_DIRECTIONS:_ Lines from the one containing "(452, 205) = (457, 164): none" through the end of the material are to be retyped exactly; do not copy pictures.

_DATA FOR THIS TASK:_
════
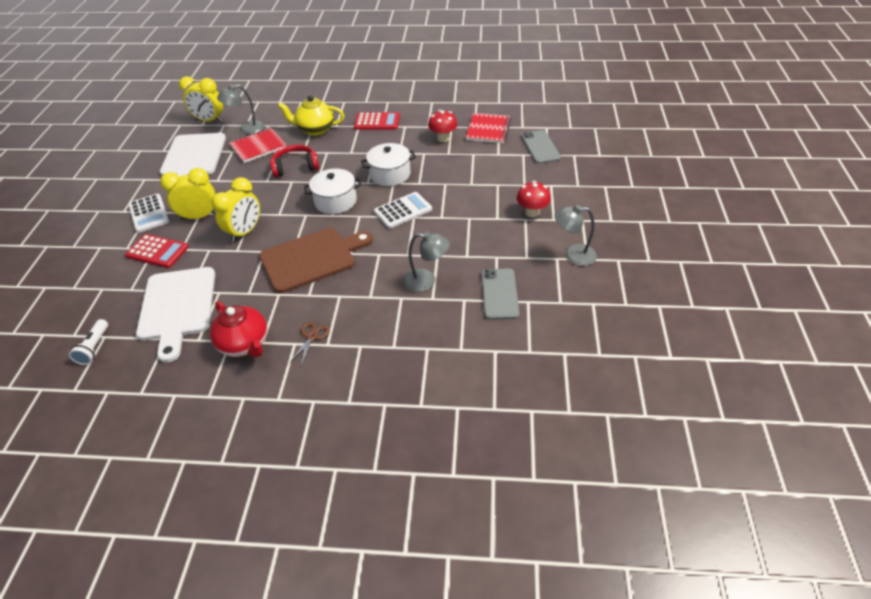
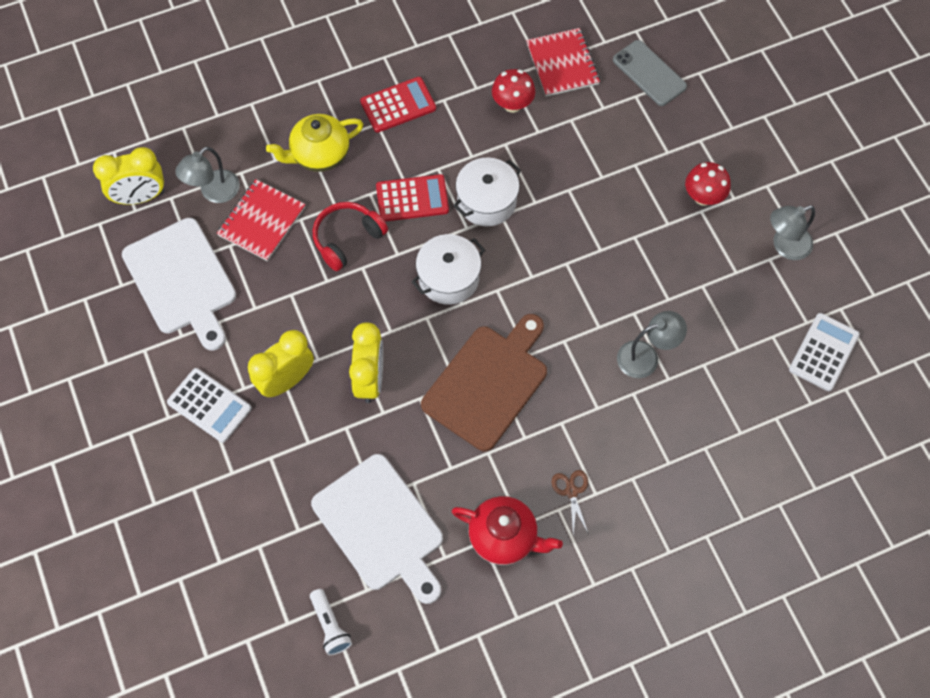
camera: 30 degrees left, 20 degrees up
(157, 251) = (280, 459): red calculator -> red calculator (412, 198)
(403, 210) = (546, 258): white calculator -> white calculator (823, 352)
(499, 294) = (737, 339): grey phone -> none

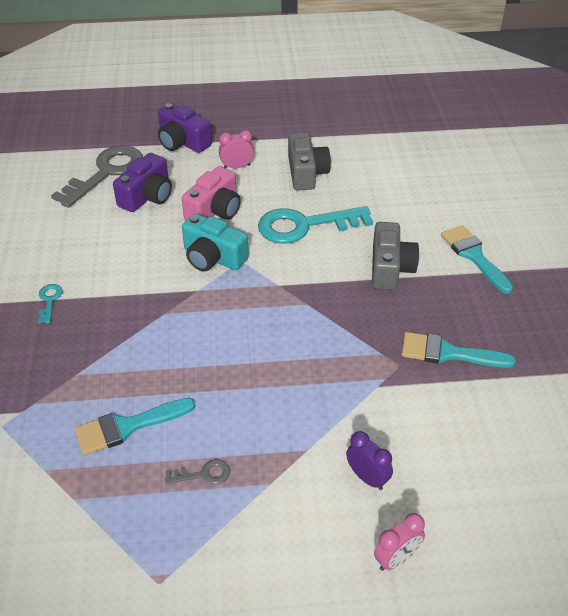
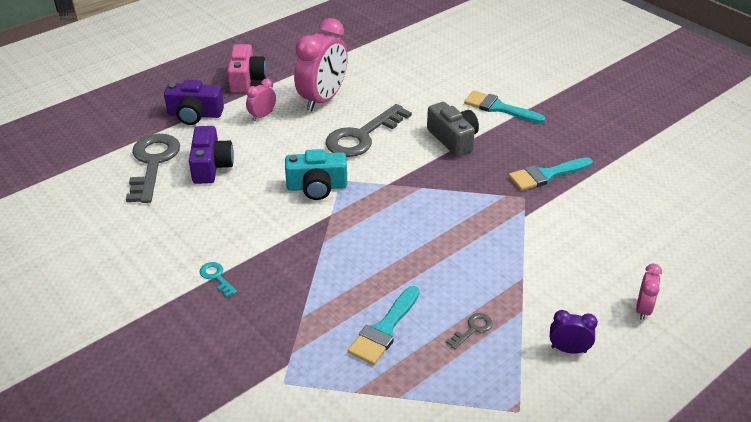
camera: 35 degrees left, 5 degrees down
(215, 210) = (280, 154): pink camera -> pink camera (246, 79)
(304, 226) = (362, 136): turquoise key -> grey key
(306, 173) = (323, 99): grey camera -> pink clock
(367, 478) = (577, 273): purple clock -> purple clock (568, 349)

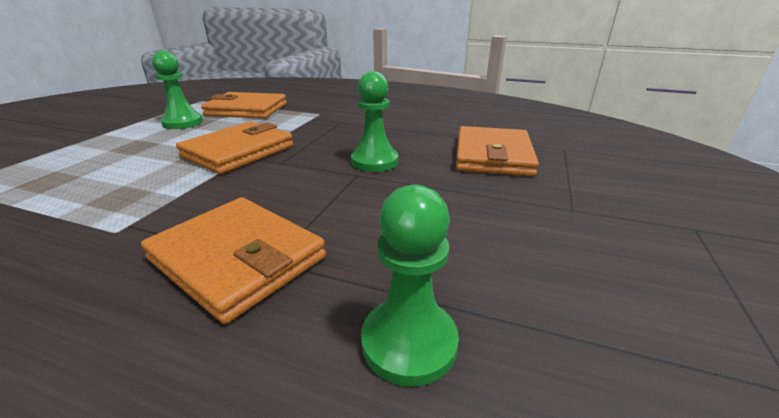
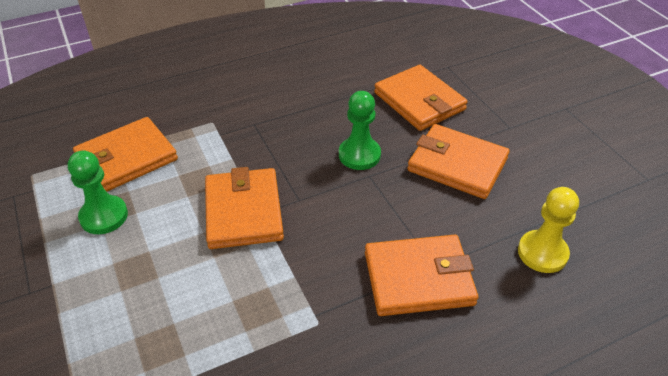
camera: 45 degrees left, 15 degrees up
(409, 342) = (542, 253): green pawn -> yellow pawn
(452, 205) = (457, 164): none -> orange wallet

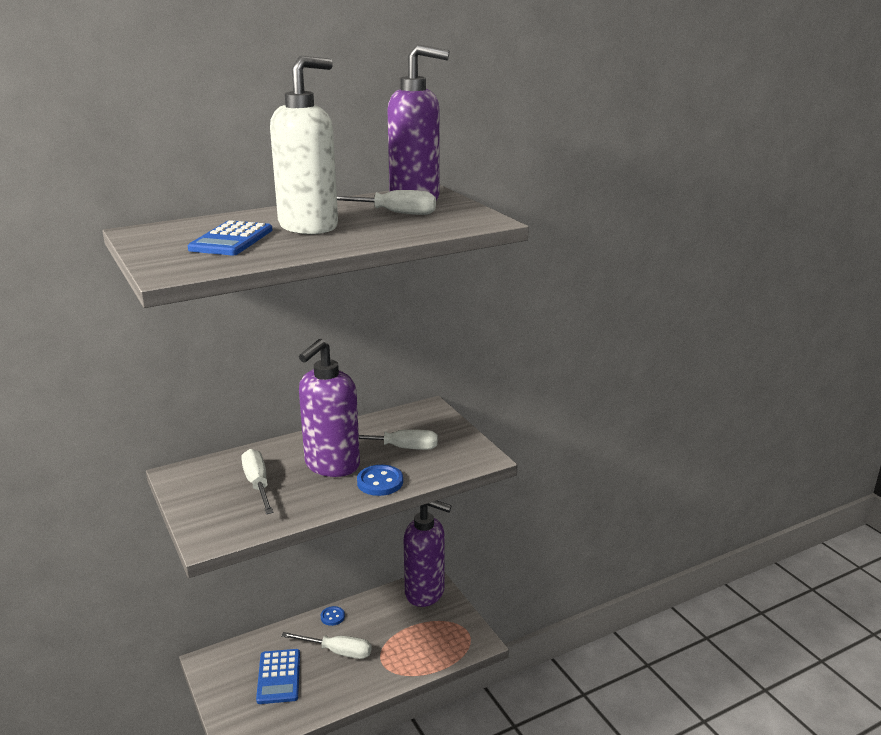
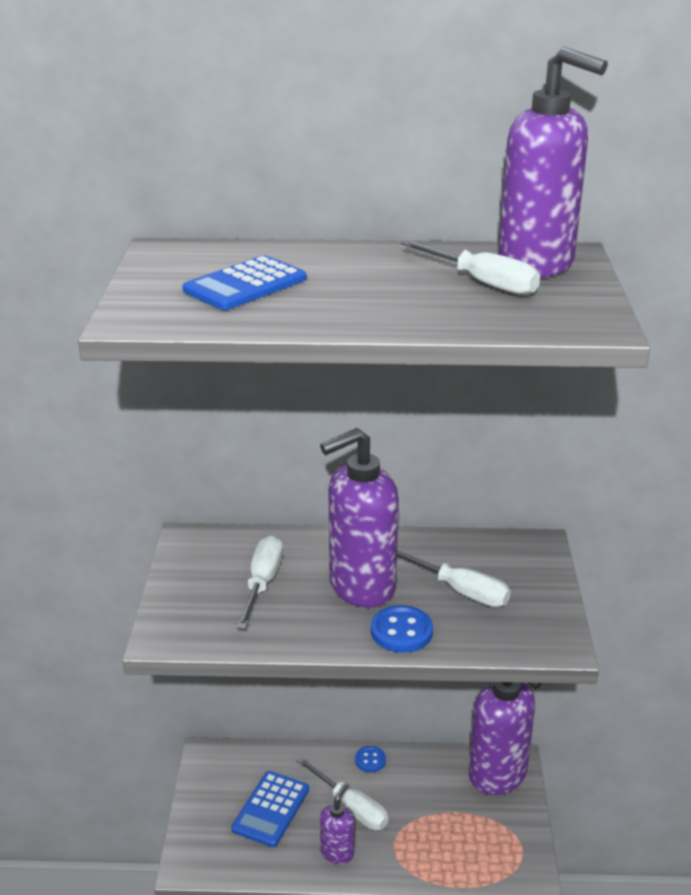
camera: 30 degrees right, 5 degrees up
(309, 226) = (354, 283): white soap dispenser -> none
(345, 684) = (337, 852): none -> purple soap dispenser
════
_TASK RESPONSE:_
(452, 205) = (457, 164): none -> orange wallet

camera: 30 degrees right, 5 degrees up
(309, 226) = (354, 283): white soap dispenser -> none
(345, 684) = (337, 852): none -> purple soap dispenser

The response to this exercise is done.